### BRIEF
In the lines below, count those containing the word "counterclockwise" and give the number alone.

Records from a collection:
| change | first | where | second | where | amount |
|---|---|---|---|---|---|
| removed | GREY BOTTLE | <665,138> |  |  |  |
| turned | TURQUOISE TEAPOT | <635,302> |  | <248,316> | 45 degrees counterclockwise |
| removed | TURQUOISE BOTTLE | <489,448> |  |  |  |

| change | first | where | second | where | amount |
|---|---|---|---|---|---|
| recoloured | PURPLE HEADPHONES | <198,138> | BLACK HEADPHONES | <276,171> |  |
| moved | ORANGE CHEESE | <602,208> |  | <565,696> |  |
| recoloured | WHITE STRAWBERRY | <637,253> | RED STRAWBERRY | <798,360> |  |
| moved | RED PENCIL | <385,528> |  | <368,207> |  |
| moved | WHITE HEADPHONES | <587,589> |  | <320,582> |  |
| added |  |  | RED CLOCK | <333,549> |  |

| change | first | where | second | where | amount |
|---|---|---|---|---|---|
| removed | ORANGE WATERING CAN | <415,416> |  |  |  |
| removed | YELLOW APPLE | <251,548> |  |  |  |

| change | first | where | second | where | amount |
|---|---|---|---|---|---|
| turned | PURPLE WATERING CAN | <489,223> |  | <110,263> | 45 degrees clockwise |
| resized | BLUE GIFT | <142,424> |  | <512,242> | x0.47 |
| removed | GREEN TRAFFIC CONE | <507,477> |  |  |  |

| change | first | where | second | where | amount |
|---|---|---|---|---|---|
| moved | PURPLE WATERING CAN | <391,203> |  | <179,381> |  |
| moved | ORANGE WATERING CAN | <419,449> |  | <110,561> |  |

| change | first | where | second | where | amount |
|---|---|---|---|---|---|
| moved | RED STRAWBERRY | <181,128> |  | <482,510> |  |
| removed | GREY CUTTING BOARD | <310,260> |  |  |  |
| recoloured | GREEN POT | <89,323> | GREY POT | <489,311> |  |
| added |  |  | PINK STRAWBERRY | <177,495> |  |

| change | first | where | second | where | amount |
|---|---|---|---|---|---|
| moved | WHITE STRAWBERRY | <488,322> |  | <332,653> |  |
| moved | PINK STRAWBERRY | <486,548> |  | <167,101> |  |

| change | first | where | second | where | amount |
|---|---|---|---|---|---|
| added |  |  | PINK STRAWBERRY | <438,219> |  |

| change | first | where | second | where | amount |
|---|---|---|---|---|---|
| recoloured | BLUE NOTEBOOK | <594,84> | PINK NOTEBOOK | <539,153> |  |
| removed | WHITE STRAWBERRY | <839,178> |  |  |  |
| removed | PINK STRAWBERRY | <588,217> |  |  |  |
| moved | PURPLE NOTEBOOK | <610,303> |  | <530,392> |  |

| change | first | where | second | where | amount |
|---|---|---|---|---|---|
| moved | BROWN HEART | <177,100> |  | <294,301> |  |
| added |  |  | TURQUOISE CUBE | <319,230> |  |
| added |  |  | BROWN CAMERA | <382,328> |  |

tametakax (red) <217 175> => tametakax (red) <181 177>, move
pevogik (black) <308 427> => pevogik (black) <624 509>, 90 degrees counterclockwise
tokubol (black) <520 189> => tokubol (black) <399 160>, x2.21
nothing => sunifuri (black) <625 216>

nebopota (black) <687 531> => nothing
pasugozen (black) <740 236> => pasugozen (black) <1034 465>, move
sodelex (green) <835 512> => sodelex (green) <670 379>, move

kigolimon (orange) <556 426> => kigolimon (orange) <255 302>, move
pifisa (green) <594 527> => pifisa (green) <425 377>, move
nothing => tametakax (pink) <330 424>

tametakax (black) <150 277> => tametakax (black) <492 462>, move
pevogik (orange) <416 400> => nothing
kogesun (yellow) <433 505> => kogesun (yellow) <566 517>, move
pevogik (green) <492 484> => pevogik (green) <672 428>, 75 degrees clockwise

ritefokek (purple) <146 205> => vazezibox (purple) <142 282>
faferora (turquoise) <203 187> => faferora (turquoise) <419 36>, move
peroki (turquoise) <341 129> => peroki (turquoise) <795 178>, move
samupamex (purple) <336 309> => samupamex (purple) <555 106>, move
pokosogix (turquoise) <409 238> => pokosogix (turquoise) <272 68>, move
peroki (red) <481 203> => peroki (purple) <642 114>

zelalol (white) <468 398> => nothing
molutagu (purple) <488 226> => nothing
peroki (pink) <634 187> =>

### SOLUTION
2